● Task objective
Using the records below, find every line that includes "carton" and copy it.

● Task material
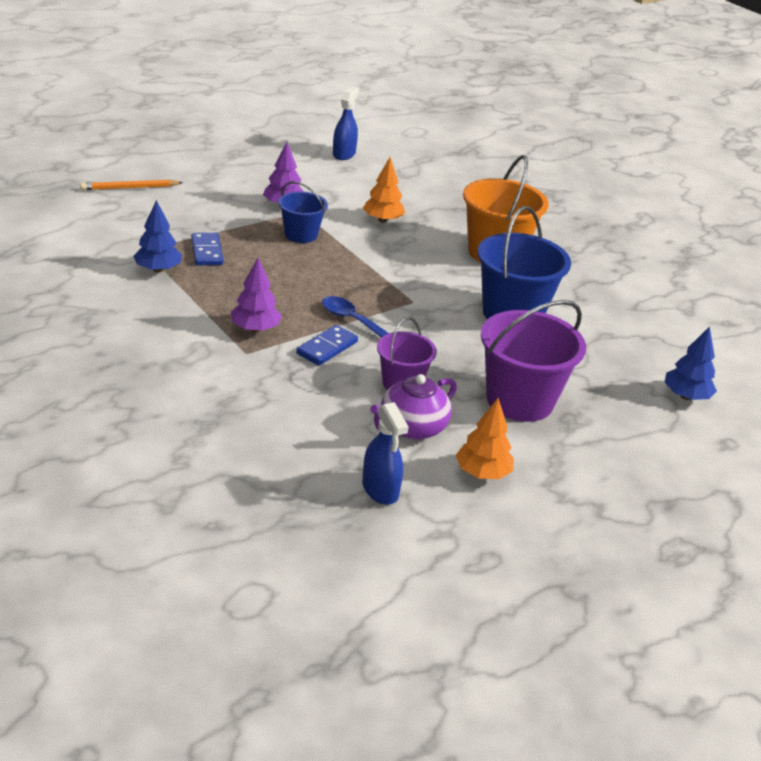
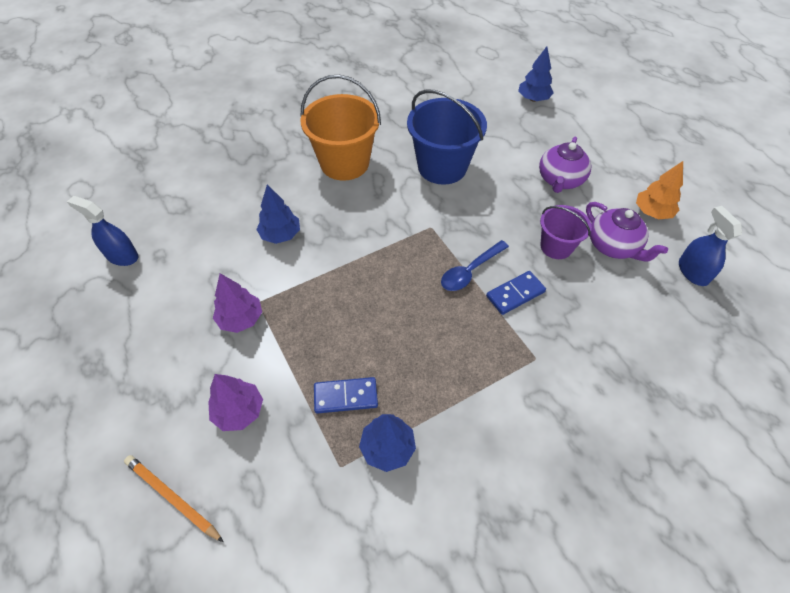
camera: 80 degrees left, 20 degrees up
(129, 188) = (172, 497): orange pencil -> orange pencil turned 135 degrees clockwise
(255, 329) = (494, 350): purple tree -> purple tree (239, 411)
(301, 235) = (309, 305): blue bucket -> none
(327, 348) = (515, 294): blue domino -> blue domino turned 75 degrees counterclockwise
(380, 489) = (692, 272): blue spray bottle -> blue spray bottle turned 90 degrees counterclockwise
(383, 220) = (281, 235): orange tree -> blue tree
(520, 400) = (560, 180): purple bucket -> purple teapot

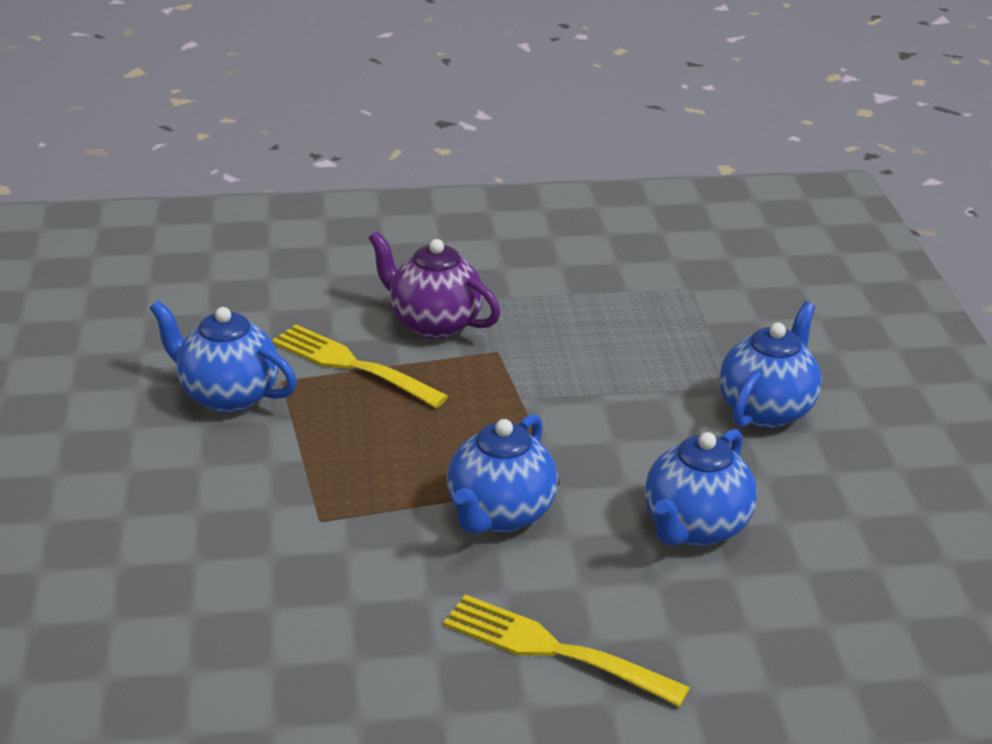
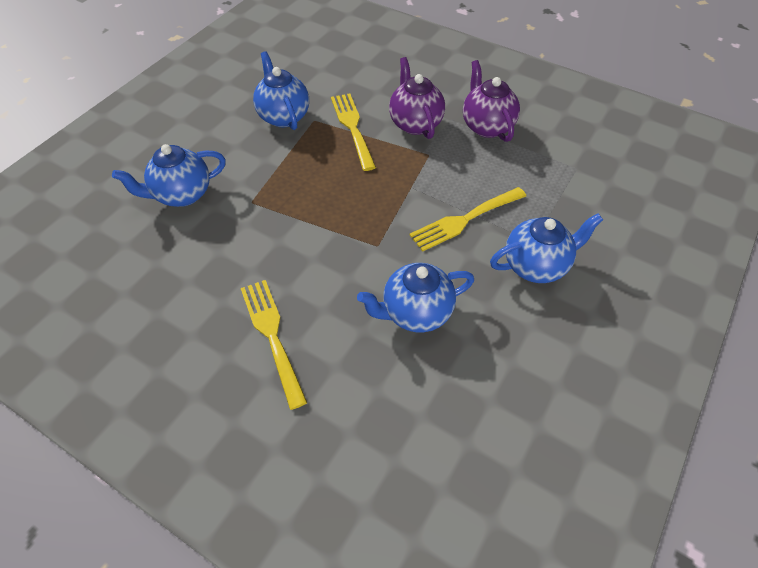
camera: 40 degrees right, 20 degrees up
(499, 514) = (329, 246): blue teapot -> blue teapot (182, 194)
(531, 288) = (486, 126): none -> purple teapot
(631, 402) = (465, 220): none -> yellow fork

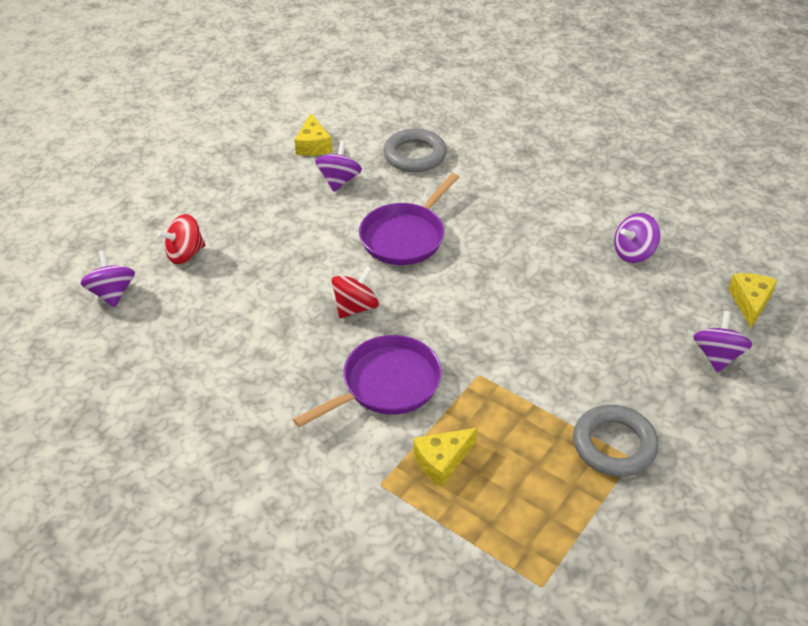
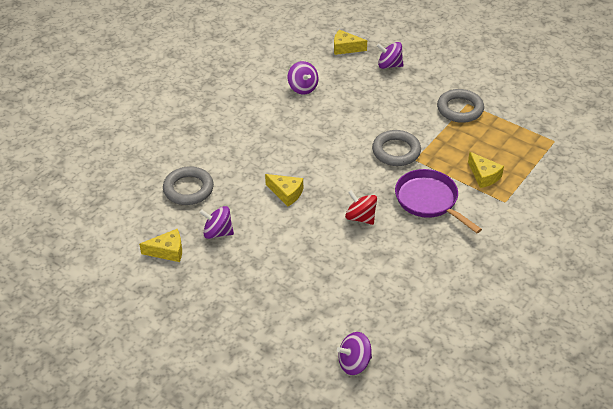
camera: 90 degrees left, 0 degrees up
(185, 254) = (306, 321): red spinning top -> none
(405, 236) = (286, 193): purple pan -> yellow cheese
(496, 352) = (396, 151): none -> grey ring

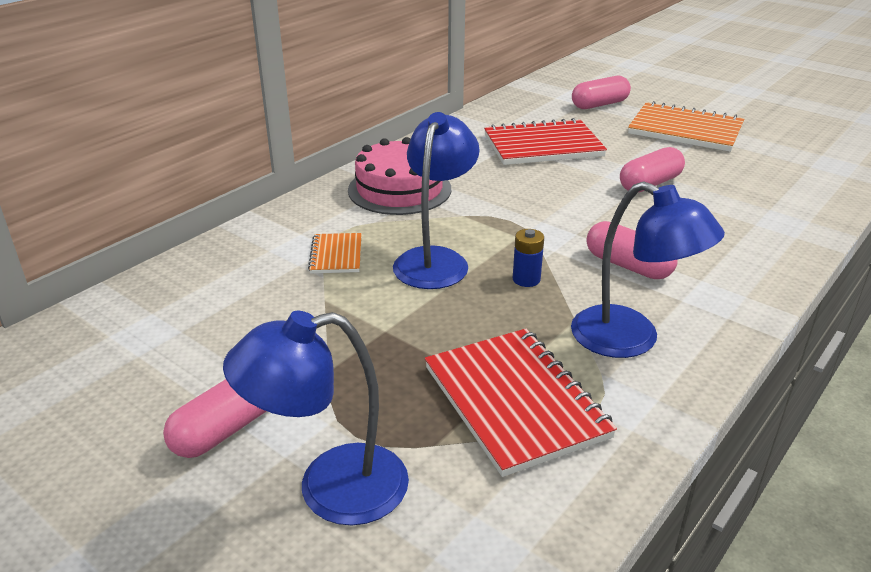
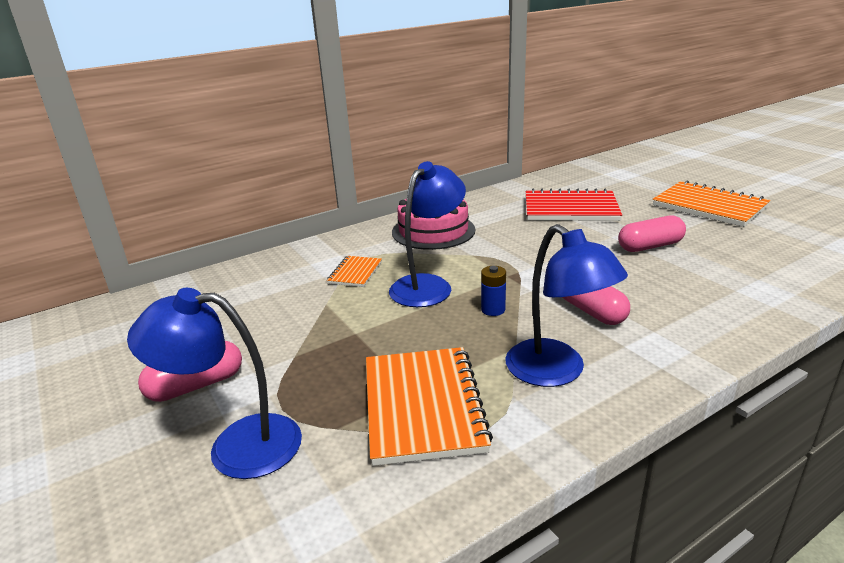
camera: 20 degrees right, 5 degrees down
(515, 402) = (423, 406): red notebook -> orange notebook
(599, 105) = (640, 181): pink capsule -> none

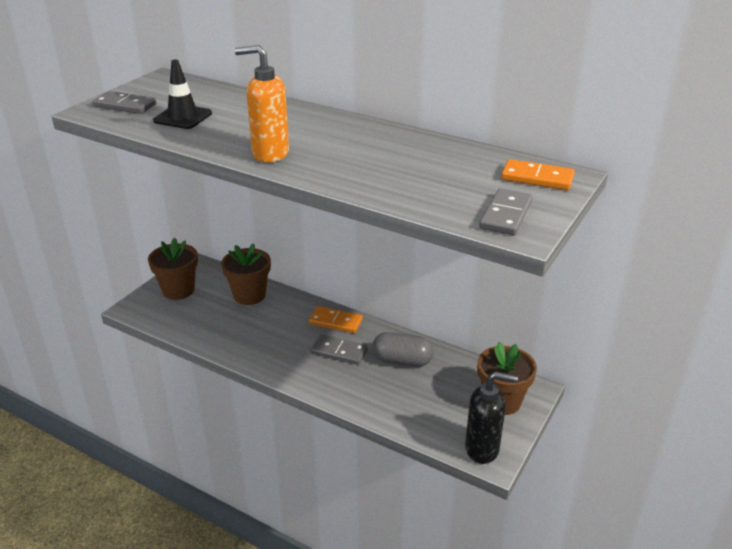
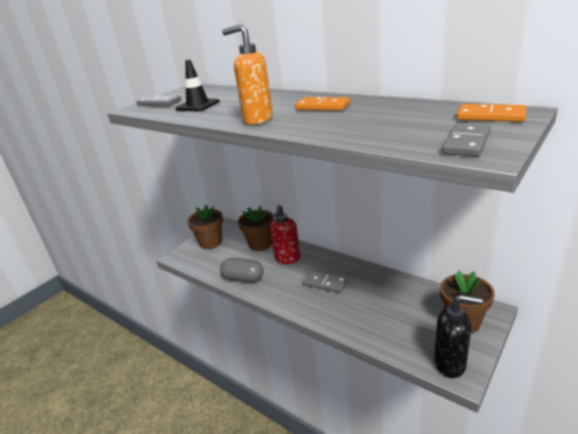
camera: 10 degrees right, 5 degrees down
(288, 317) = (287, 259): none -> red soap dispenser
(335, 322) = (323, 261): orange domino -> orange domino (322, 106)
(402, 361) = (375, 289): grey capsule -> grey capsule (243, 278)

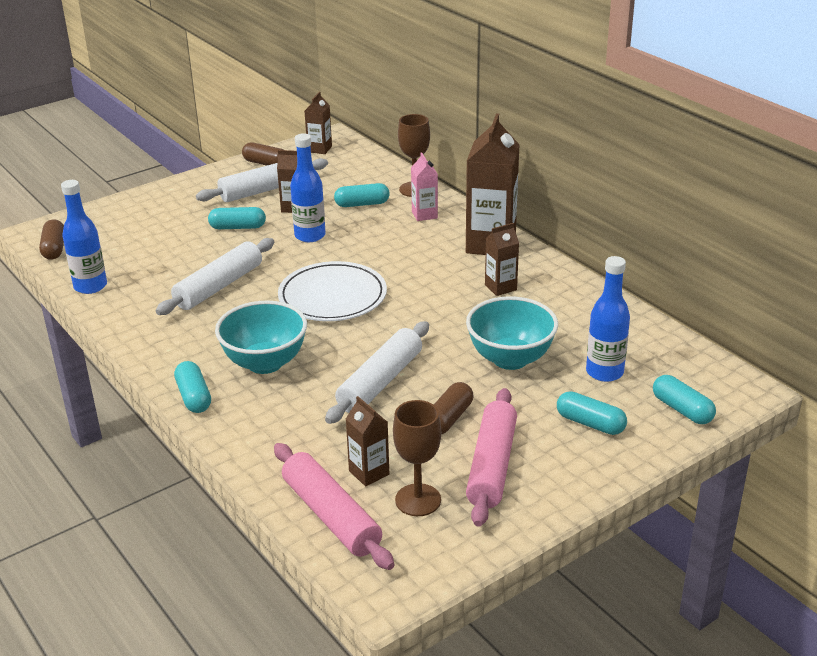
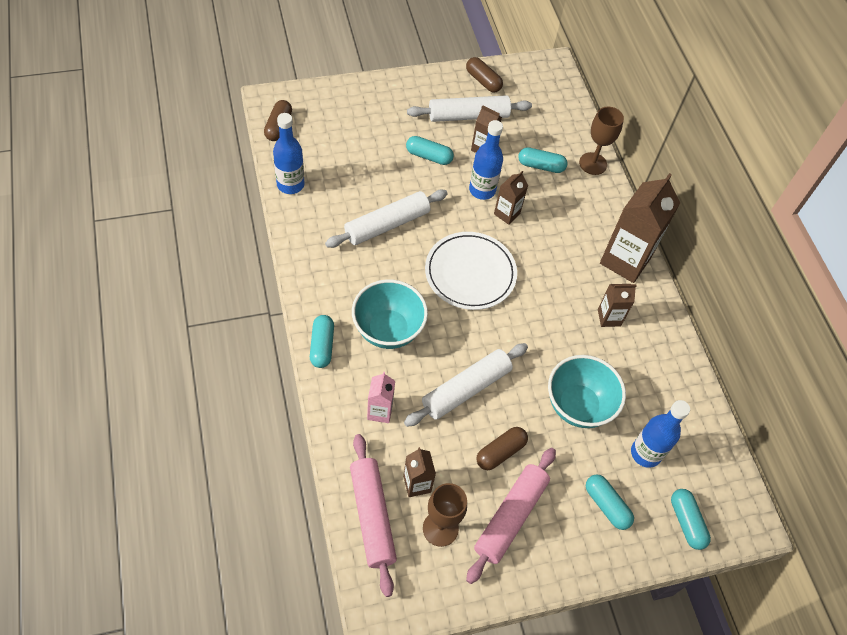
camera: 15 degrees right, 25 degrees up
(319, 149) = (535, 78): brown carton -> brown carton (507, 213)
(424, 215) = (587, 200): pink carton -> pink carton (380, 411)

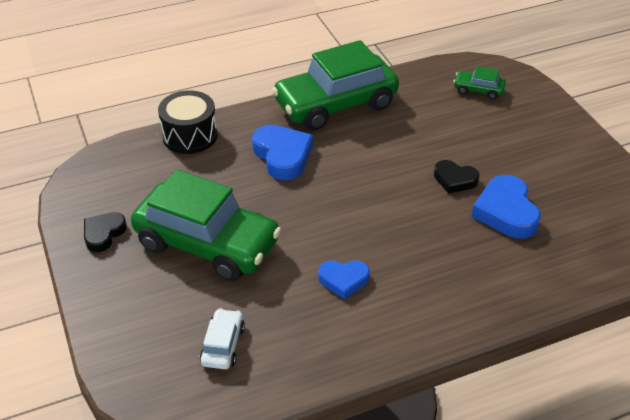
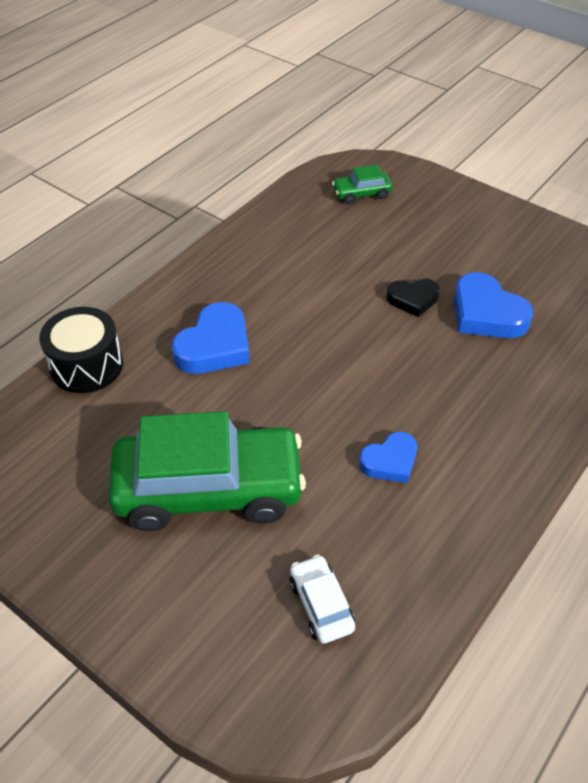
camera: 30 degrees left, 5 degrees up
(103, 234) = (71, 537): black heart -> none
(282, 156) = (215, 346): blue heart -> blue heart turned 90 degrees clockwise
(335, 104) = (227, 263): green car -> none

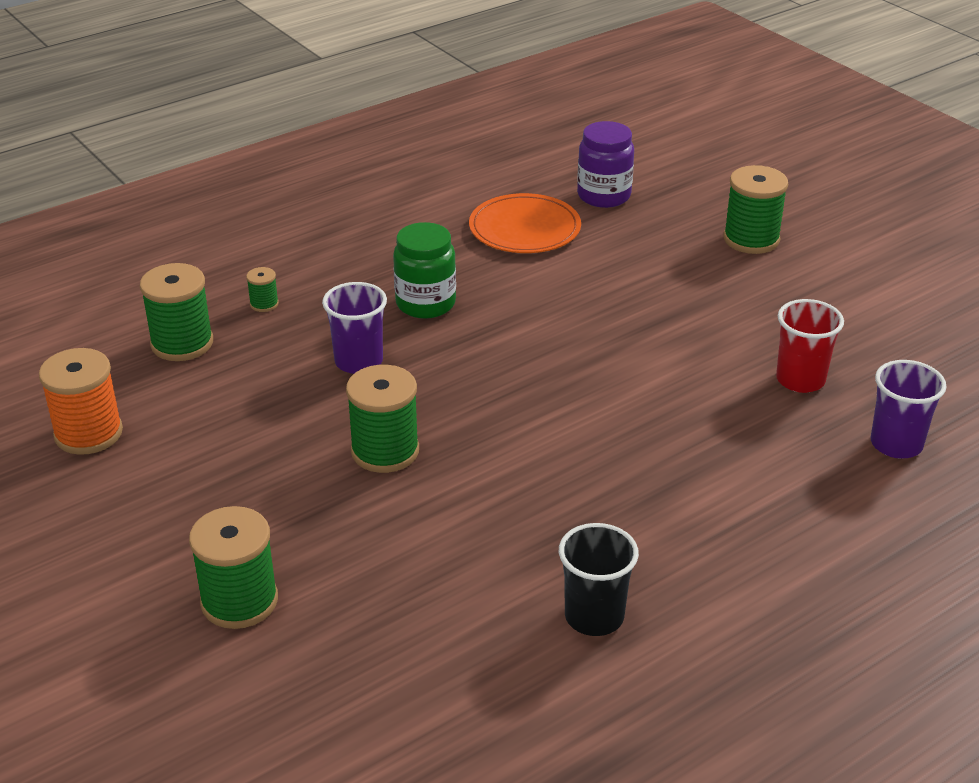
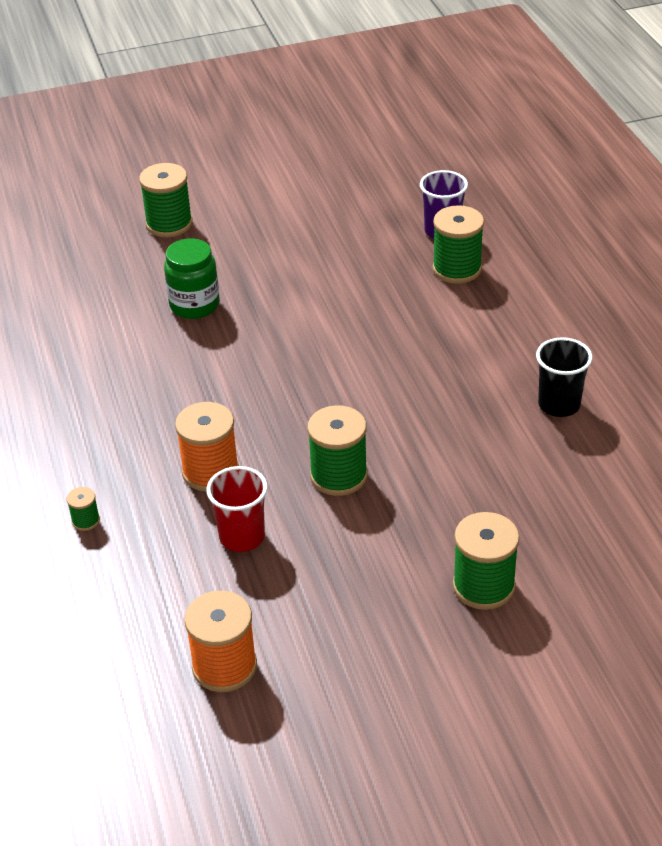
camera: 70 degrees left, 5 degrees up
(182, 343) = (117, 586): green spool -> green spool (457, 269)
(358, 361) = (210, 472): purple cup -> orange spool
(425, 304) = (149, 417): green jar -> green jar (194, 305)
(524, 228) = (71, 337): orange plate -> none
(604, 196) = (52, 282): purple jar -> none
(800, 380) = (355, 250): red cup -> red cup (242, 537)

● Completed exercise
(319, 149) = (535, 78): brown carton -> brown carton (507, 213)
(424, 215) = (587, 200): pink carton -> pink carton (380, 411)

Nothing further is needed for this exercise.